__Task__.
Your answer should consist of the lines below that hold the word "plus".

+++ Provided data +++

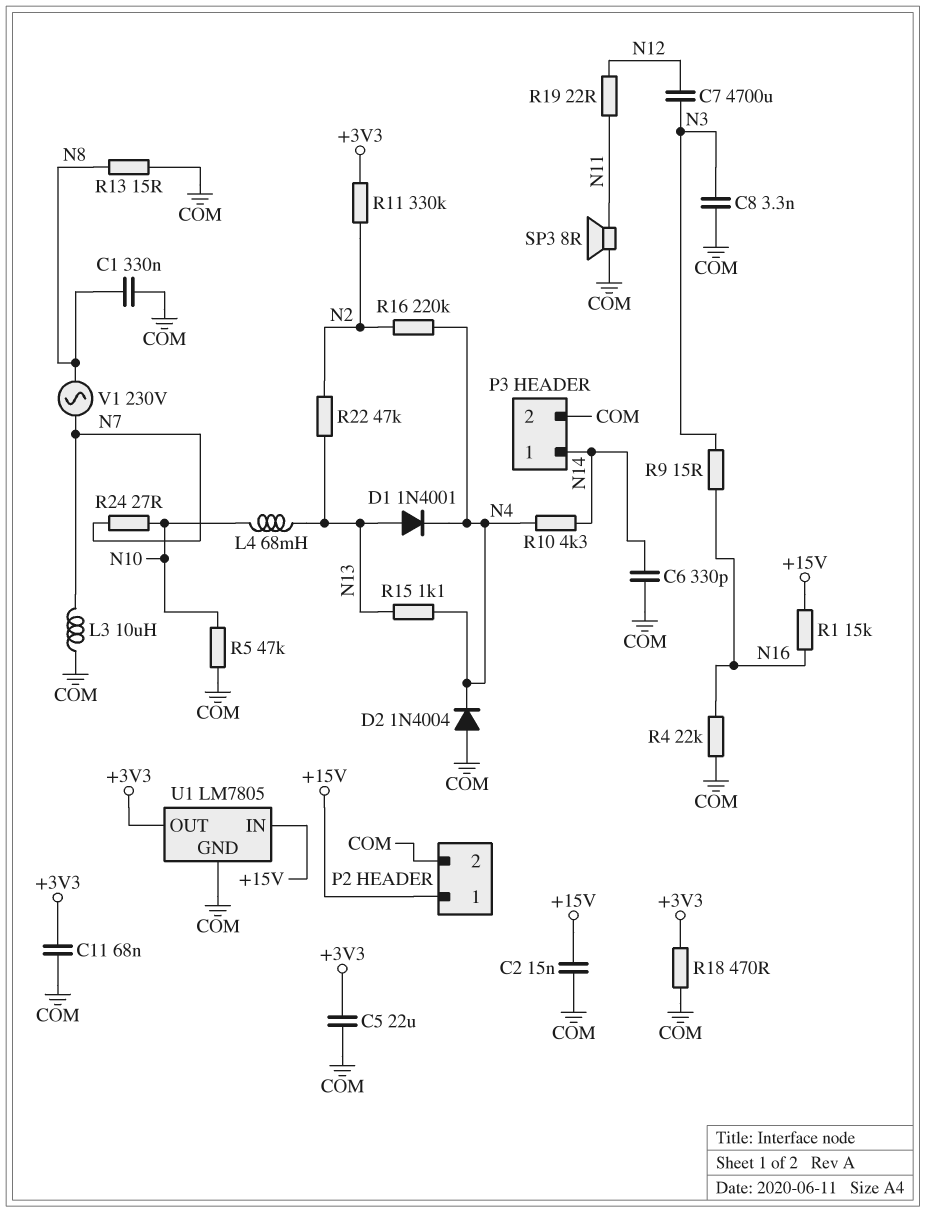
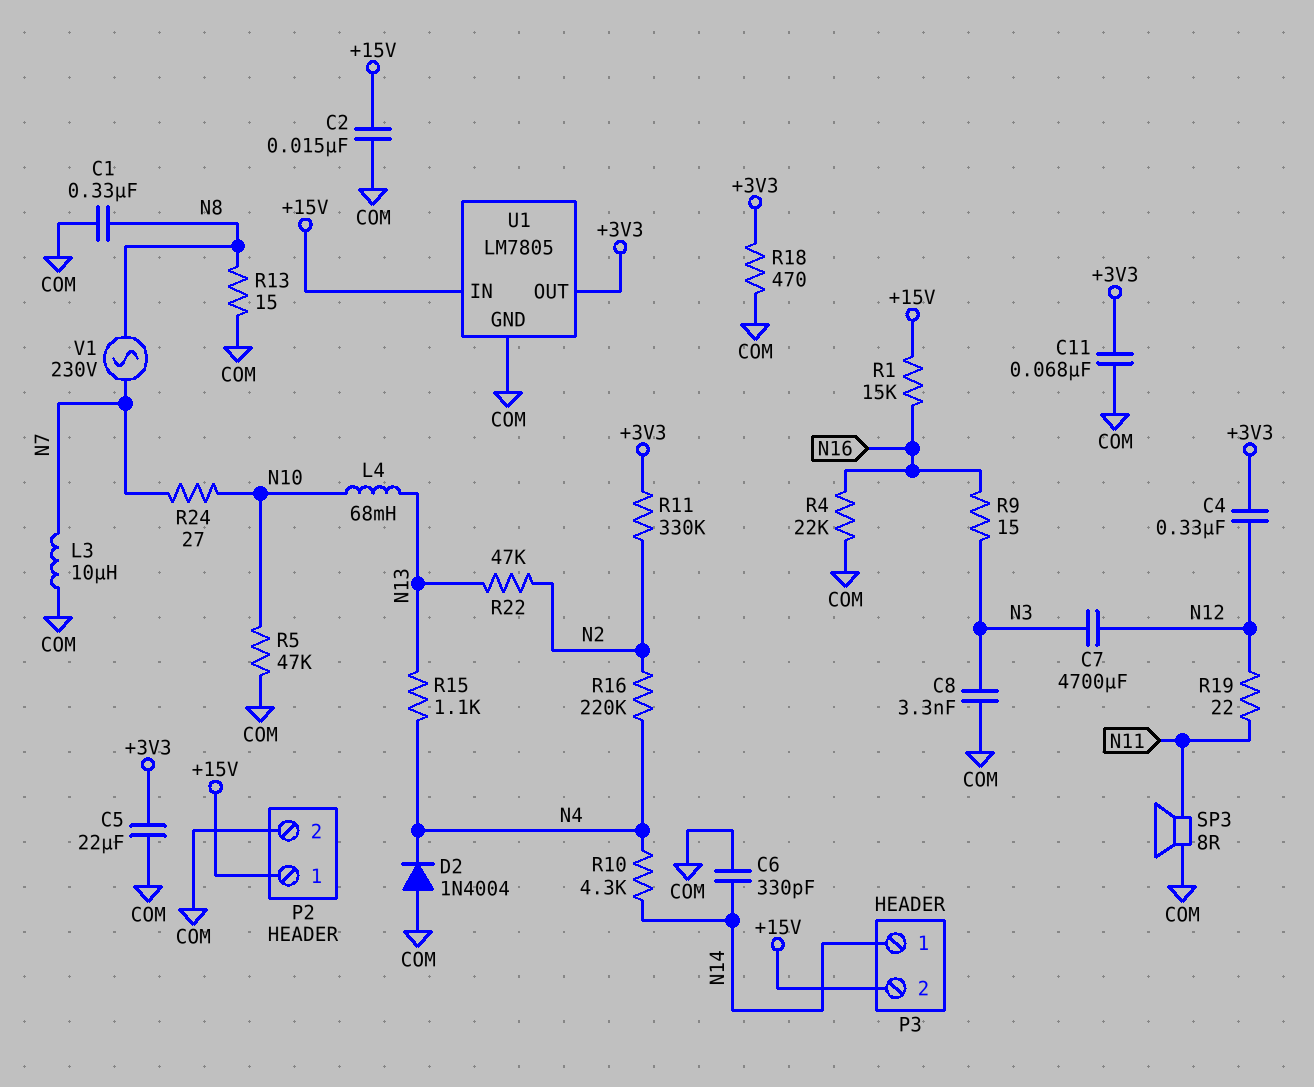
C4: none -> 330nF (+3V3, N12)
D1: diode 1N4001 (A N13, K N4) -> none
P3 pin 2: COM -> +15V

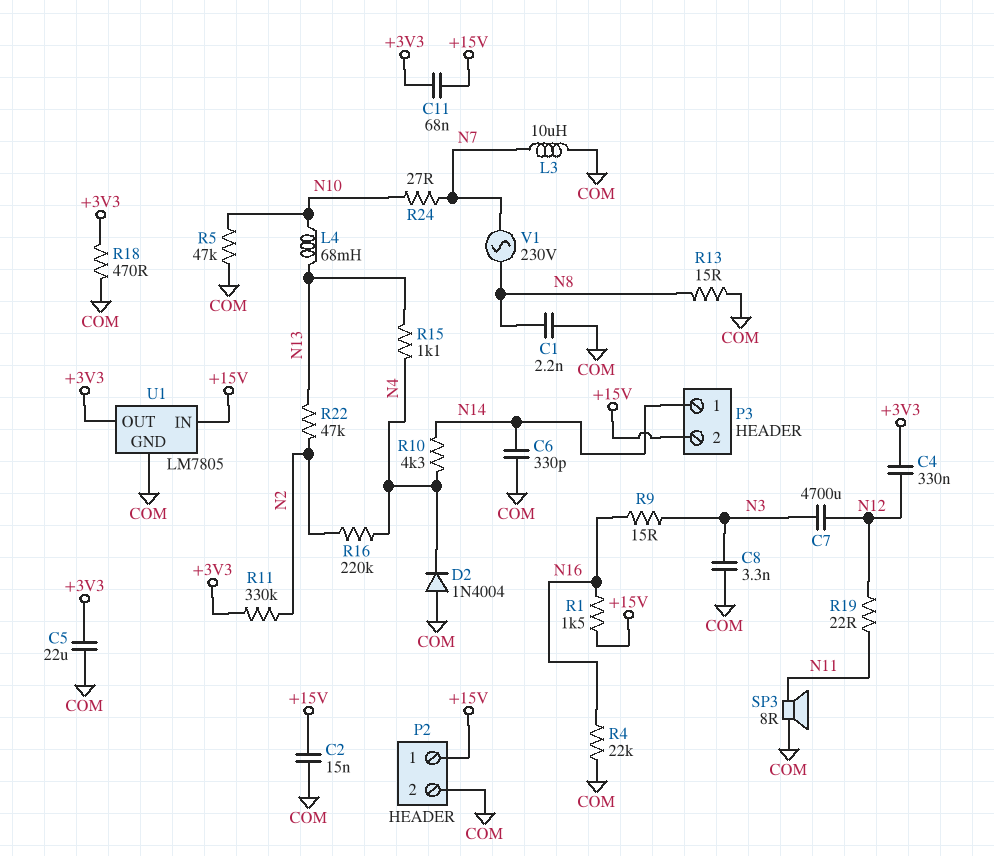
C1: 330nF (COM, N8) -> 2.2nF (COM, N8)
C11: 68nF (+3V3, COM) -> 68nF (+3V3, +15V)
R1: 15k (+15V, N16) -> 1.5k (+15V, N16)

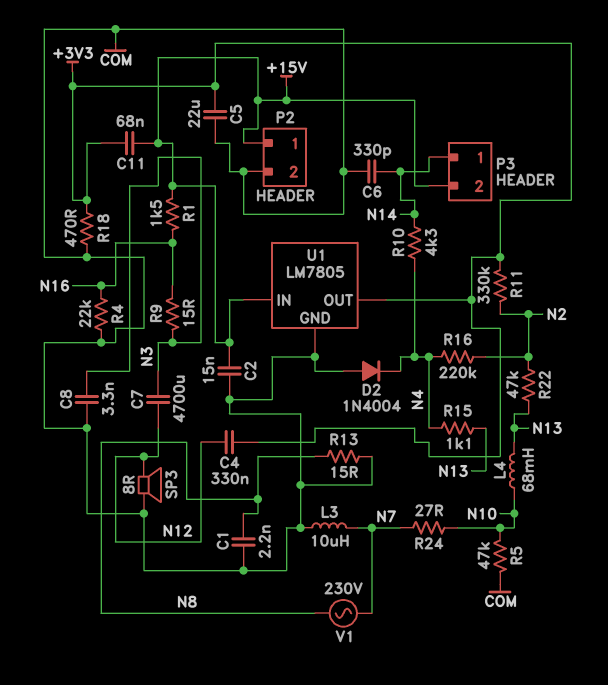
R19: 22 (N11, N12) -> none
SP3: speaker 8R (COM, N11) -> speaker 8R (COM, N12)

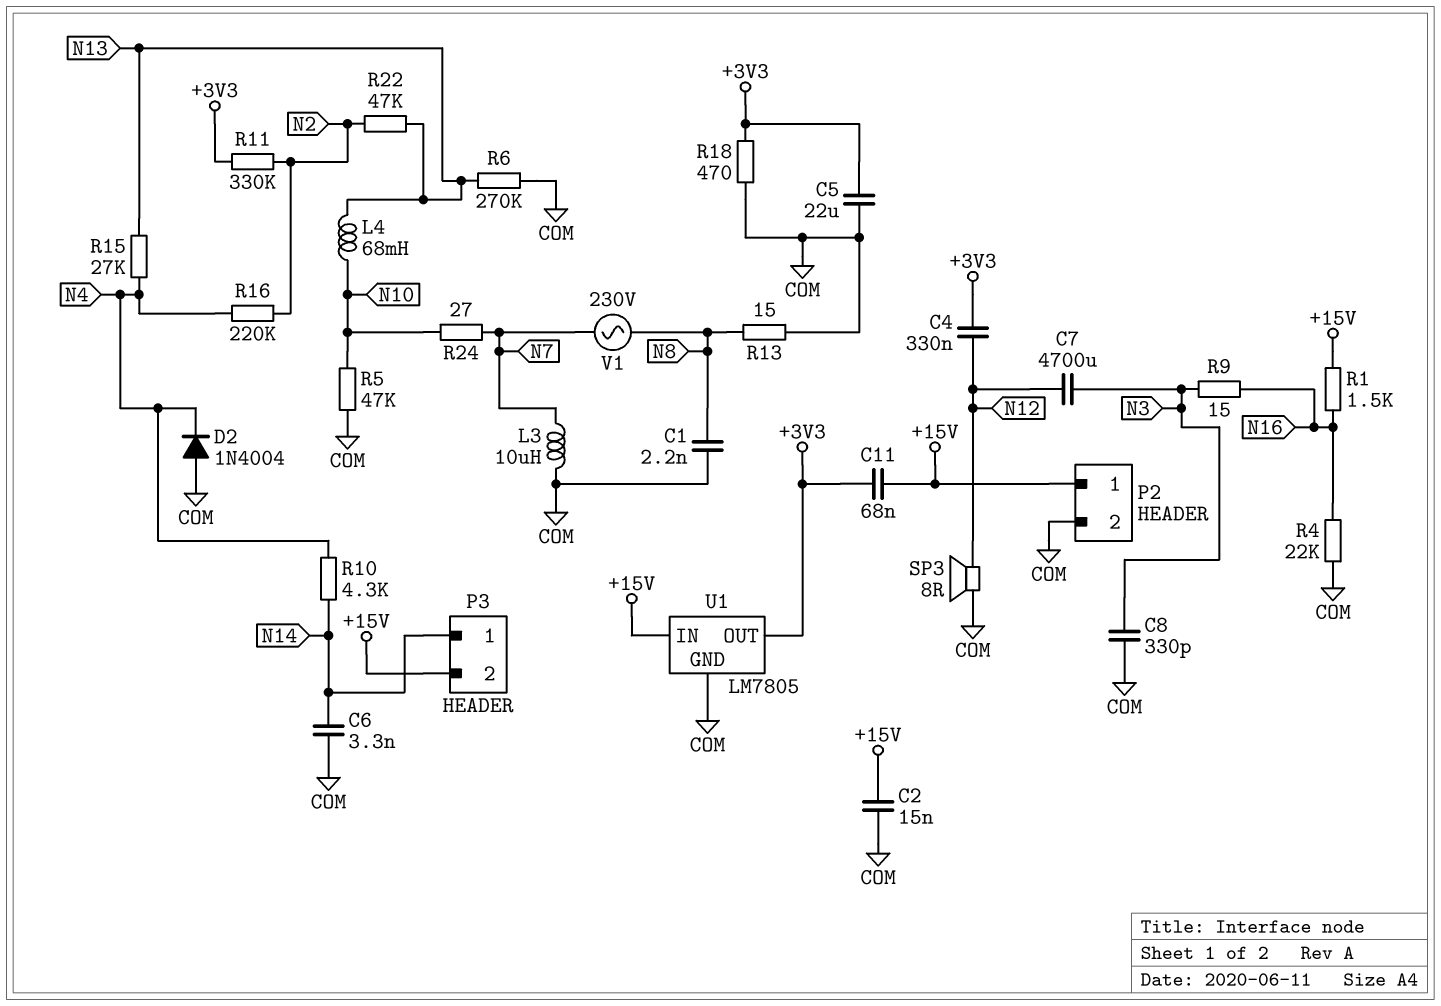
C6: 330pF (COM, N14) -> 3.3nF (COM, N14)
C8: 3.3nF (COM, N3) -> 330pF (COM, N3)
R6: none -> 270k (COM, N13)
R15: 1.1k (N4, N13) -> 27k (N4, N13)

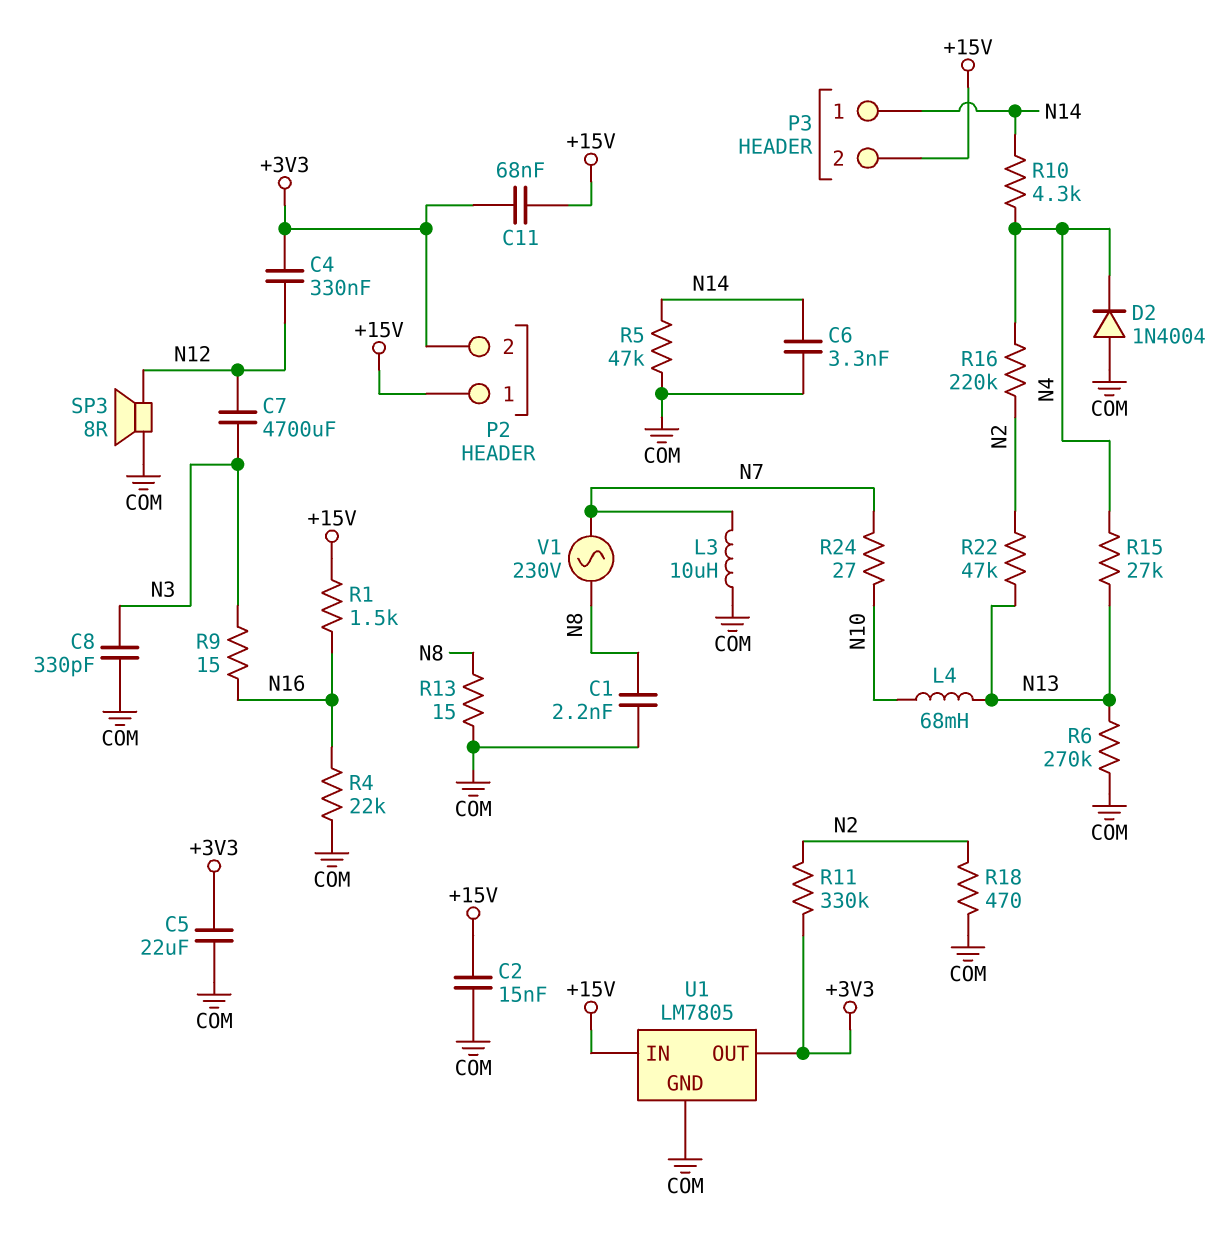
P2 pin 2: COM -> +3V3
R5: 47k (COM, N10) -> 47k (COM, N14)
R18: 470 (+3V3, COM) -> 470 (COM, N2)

+++
+++ Provided data +++

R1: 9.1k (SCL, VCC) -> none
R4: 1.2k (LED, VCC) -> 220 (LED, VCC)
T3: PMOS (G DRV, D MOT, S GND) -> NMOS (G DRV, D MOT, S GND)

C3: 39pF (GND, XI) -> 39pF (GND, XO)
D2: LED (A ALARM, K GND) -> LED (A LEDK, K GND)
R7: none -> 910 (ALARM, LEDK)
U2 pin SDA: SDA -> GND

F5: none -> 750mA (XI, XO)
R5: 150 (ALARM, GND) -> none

+++
+++ Provided data +++

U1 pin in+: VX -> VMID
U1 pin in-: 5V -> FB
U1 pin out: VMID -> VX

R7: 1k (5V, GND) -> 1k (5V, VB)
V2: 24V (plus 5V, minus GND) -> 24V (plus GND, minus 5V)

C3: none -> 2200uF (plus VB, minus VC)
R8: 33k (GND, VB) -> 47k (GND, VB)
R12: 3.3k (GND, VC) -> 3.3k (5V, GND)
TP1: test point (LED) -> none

+++

__Completed task__.
V2: 24V (plus 5V, minus GND) -> 24V (plus GND, minus 5V)
C3: none -> 2200uF (plus VB, minus VC)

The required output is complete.